-- Records to process follows --

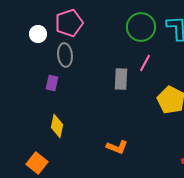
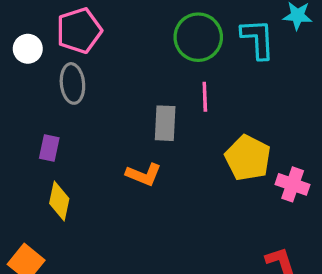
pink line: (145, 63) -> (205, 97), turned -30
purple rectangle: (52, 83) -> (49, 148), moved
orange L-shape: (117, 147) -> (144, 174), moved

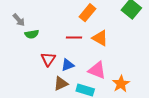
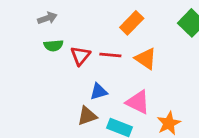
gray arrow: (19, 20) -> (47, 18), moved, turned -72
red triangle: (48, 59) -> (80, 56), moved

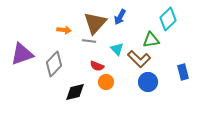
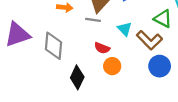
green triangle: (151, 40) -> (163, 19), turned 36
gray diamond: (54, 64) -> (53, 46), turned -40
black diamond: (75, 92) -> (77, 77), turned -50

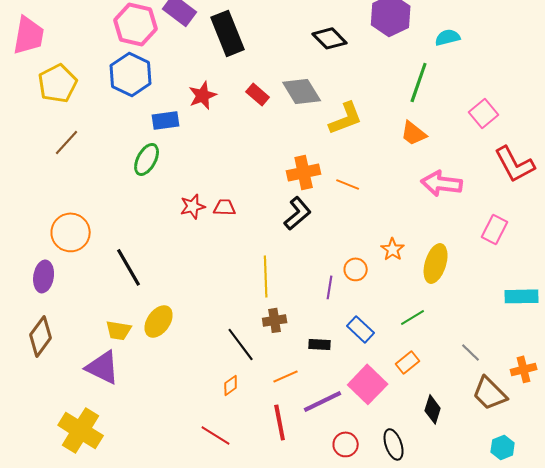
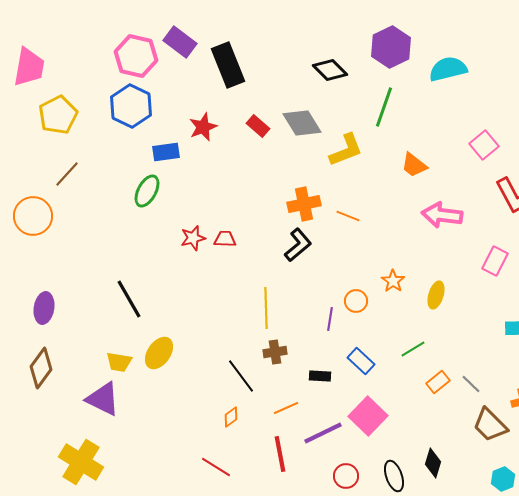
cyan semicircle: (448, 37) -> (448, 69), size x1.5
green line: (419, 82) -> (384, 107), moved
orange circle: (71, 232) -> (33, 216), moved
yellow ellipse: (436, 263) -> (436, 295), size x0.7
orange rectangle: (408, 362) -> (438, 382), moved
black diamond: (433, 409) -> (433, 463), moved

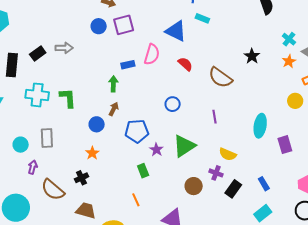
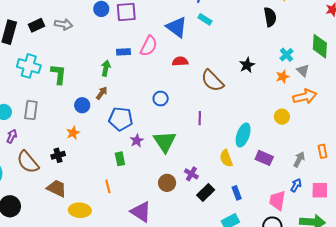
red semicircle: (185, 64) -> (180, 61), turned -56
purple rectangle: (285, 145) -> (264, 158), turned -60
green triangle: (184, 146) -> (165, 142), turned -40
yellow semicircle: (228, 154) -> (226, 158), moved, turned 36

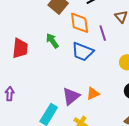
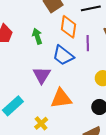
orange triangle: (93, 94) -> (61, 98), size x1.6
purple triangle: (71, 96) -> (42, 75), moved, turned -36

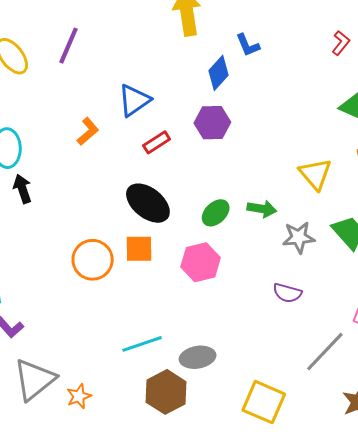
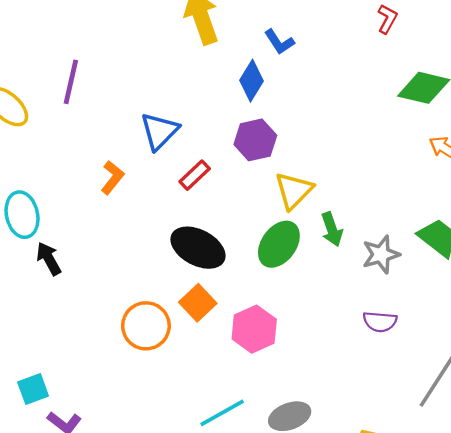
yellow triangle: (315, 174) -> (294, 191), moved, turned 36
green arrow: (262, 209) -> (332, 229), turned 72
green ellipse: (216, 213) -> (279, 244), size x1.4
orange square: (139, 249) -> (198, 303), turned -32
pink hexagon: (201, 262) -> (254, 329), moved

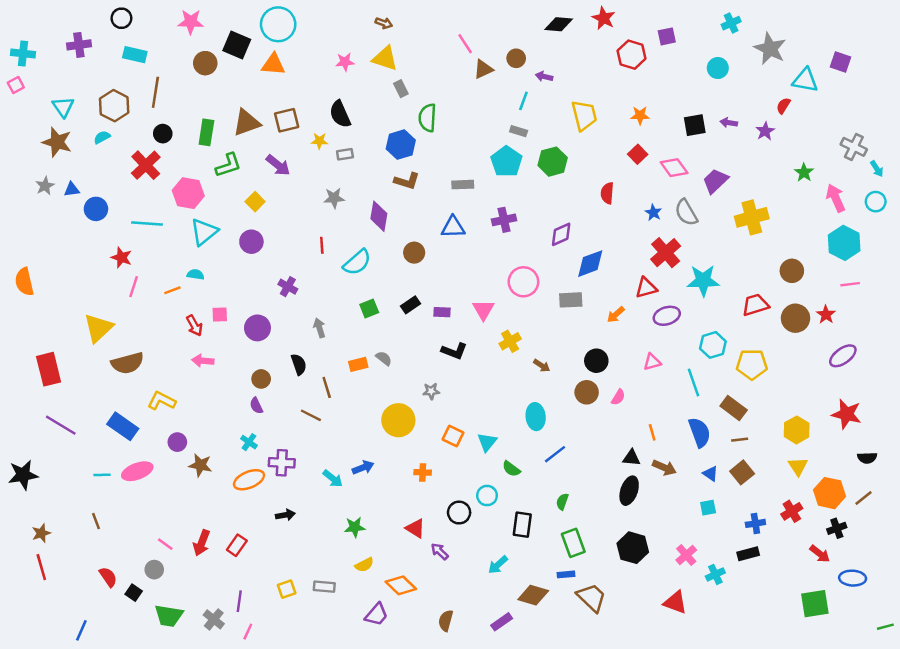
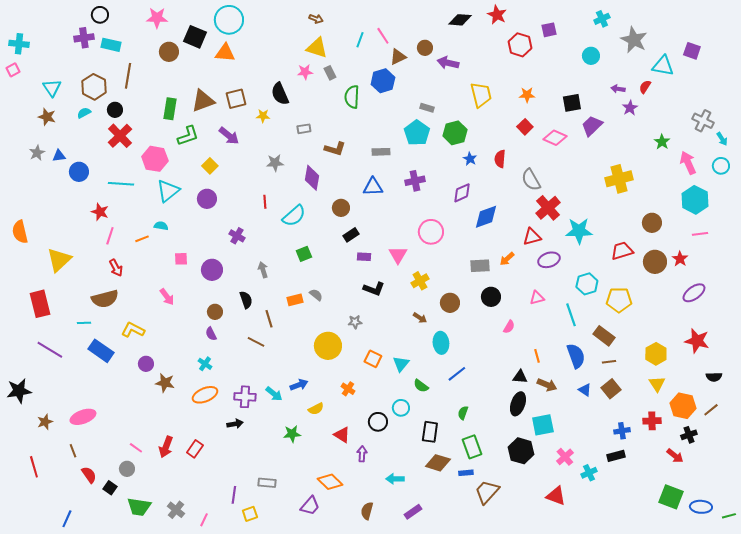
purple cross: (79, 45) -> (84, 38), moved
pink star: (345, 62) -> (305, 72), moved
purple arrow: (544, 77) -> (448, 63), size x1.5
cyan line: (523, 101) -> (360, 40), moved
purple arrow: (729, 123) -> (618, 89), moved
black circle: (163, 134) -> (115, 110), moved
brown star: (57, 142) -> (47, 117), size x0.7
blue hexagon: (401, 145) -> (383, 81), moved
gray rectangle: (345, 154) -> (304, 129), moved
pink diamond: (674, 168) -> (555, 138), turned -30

-- Records to process concluded --

◆ Instructions for the task ◆
Using the material above, transcribe exactly the lines from the one holding "orange square: (139, 249)" to the one holding "blue hexagon: (401, 145) -> (383, 81), moved", both ends kept. Do not carry over any pictures.

◆ Task response ◆
orange square: (139, 249) -> (198, 303), turned -32
pink hexagon: (201, 262) -> (254, 329), moved

purple cross: (79, 45) -> (84, 38), moved
pink star: (345, 62) -> (305, 72), moved
purple arrow: (544, 77) -> (448, 63), size x1.5
cyan line: (523, 101) -> (360, 40), moved
purple arrow: (729, 123) -> (618, 89), moved
black circle: (163, 134) -> (115, 110), moved
brown star: (57, 142) -> (47, 117), size x0.7
blue hexagon: (401, 145) -> (383, 81), moved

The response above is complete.